Object matching data:
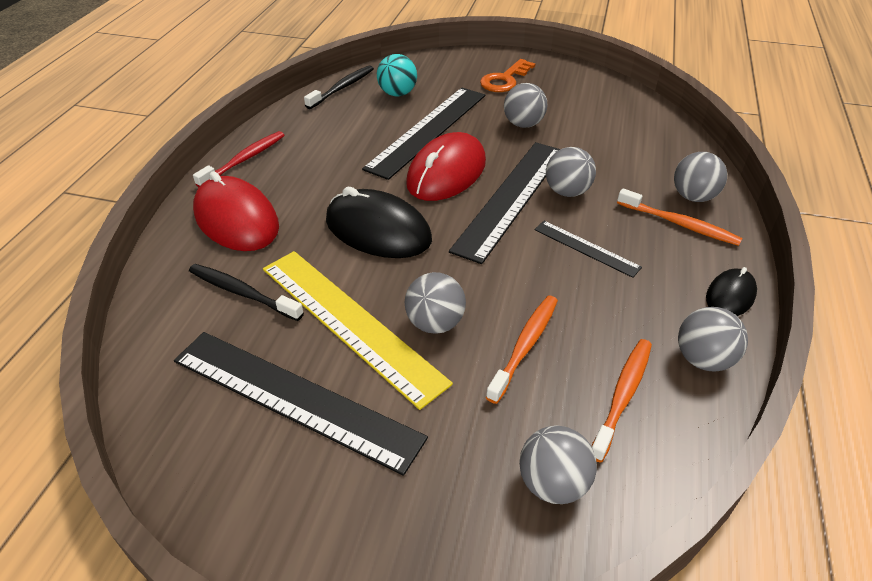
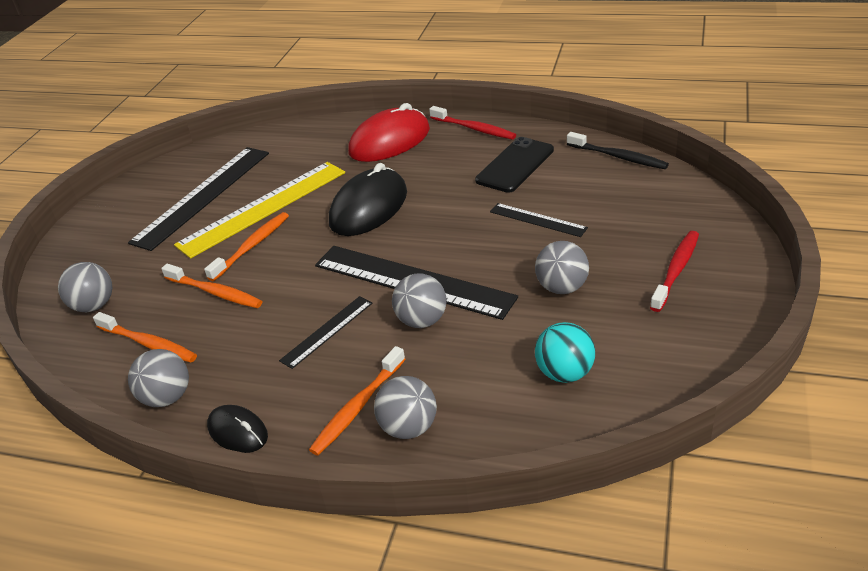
camera: 95 degrees right, 5 degrees down
(242, 293) = (304, 160): black toothbrush -> none
(332, 138) = (515, 165): none -> black phone
(397, 94) = (615, 192): turquoise ball -> turquoise ball (564, 373)
(428, 130) = (537, 220): black ruler -> black ruler, size x0.50
(435, 323) = (252, 246): grey ball -> orange toothbrush
(446, 173) = (456, 238): red mouse -> none
(505, 80) = (676, 270): orange key -> red toothbrush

■ Task brief
Give back, exactly and with nothing added, the lines from the line containing "(446, 173) = (456, 238): red mouse -> none" through the final line of the records above, both of them included.

■ Worked solution
(446, 173) = (456, 238): red mouse -> none
(505, 80) = (676, 270): orange key -> red toothbrush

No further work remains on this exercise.